→ EXERCISE BRIEF
Using the listing below, report all lines holding the word "brown".
#### RECORDS FOR THIS EXERCISE
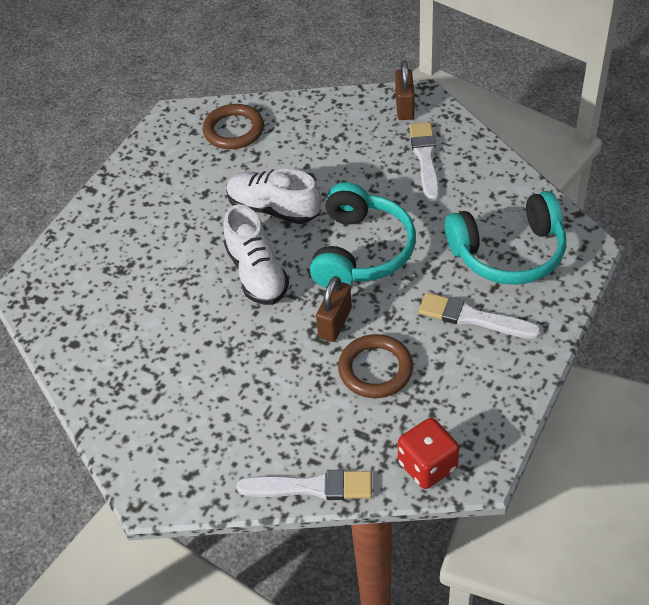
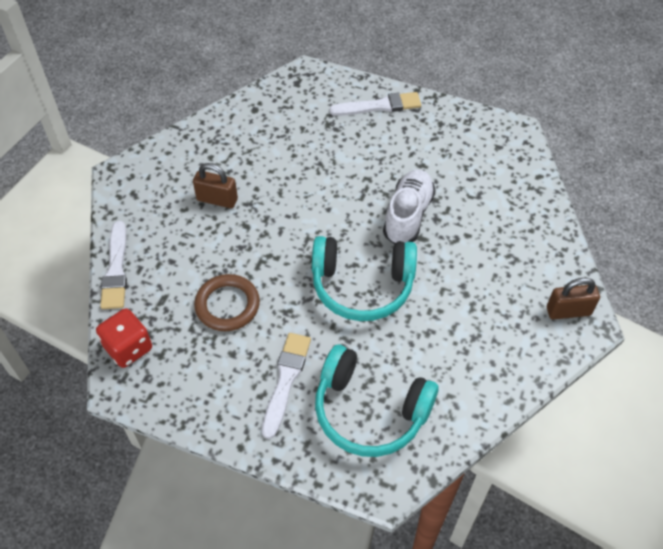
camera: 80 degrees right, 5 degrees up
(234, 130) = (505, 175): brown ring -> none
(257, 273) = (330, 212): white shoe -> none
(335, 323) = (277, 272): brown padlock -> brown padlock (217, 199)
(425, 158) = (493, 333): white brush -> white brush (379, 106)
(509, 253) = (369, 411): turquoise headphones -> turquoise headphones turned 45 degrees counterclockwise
########
#### RECORDS FOR THIS EXERCISE
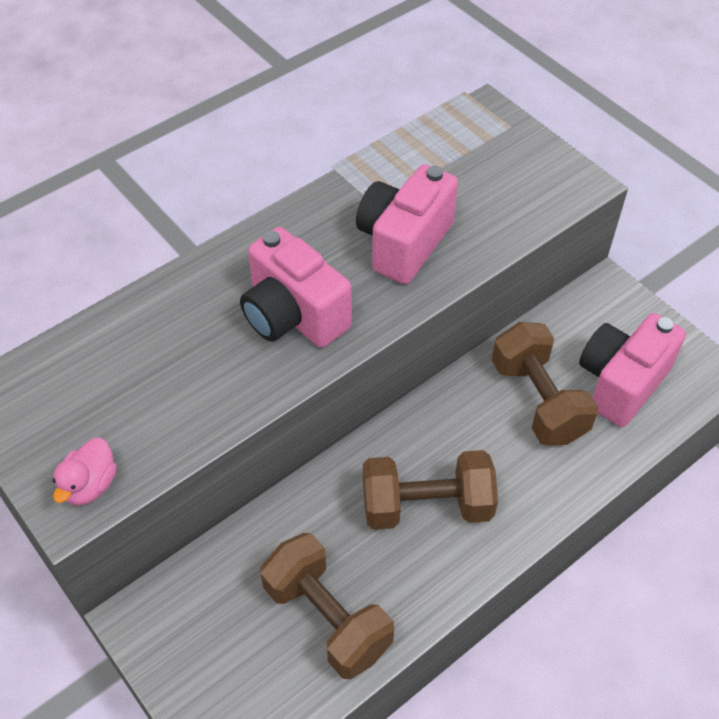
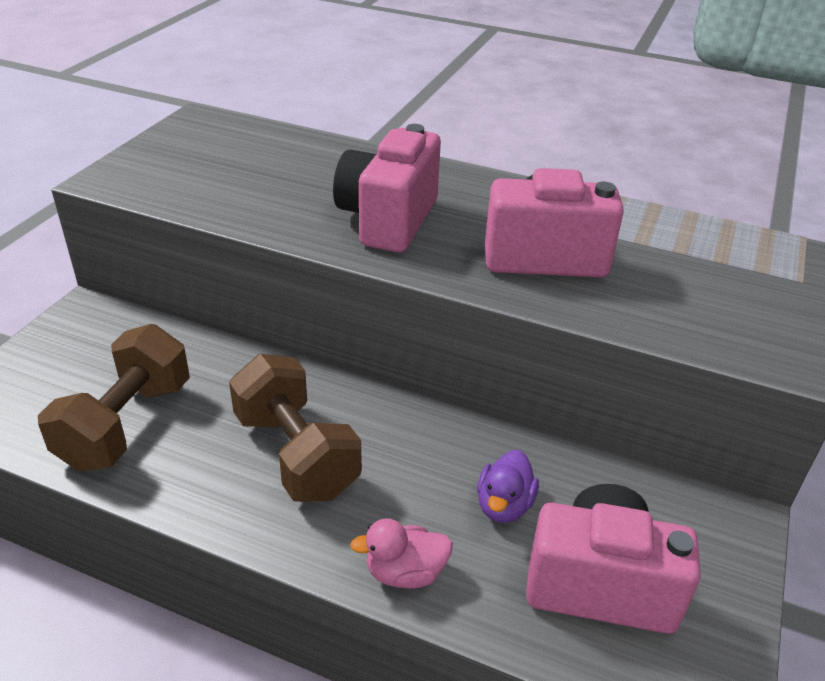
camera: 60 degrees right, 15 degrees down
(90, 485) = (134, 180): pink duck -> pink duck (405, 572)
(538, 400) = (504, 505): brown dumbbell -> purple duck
########
#### RECORDS FOR THIS EXERCISE
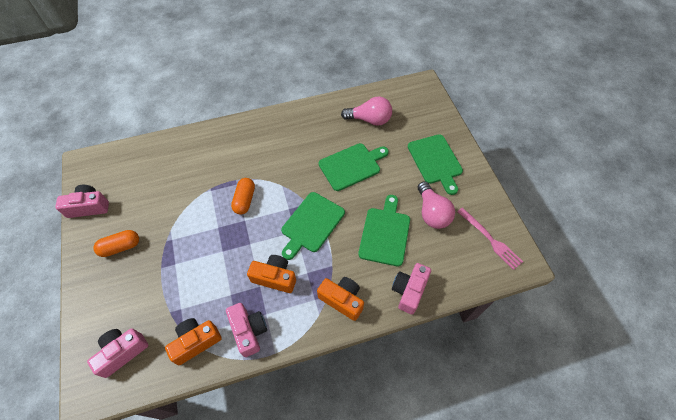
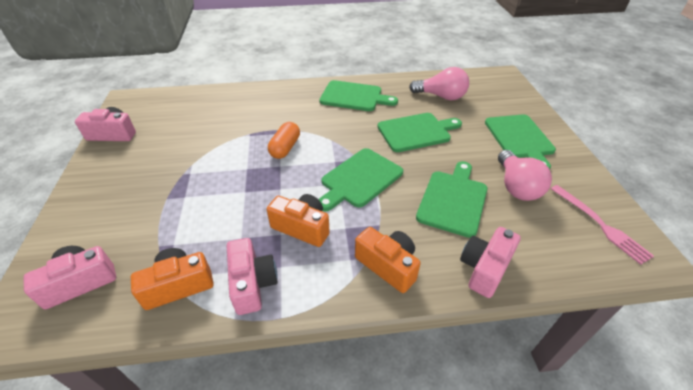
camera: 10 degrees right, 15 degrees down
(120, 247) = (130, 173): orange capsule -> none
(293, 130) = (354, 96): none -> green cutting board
########
→ EXERCISE SOLUTION
(234, 130) = (505, 175): brown ring -> none
(335, 323) = (277, 272): brown padlock -> brown padlock (217, 199)
(538, 400) = (504, 505): brown dumbbell -> purple duck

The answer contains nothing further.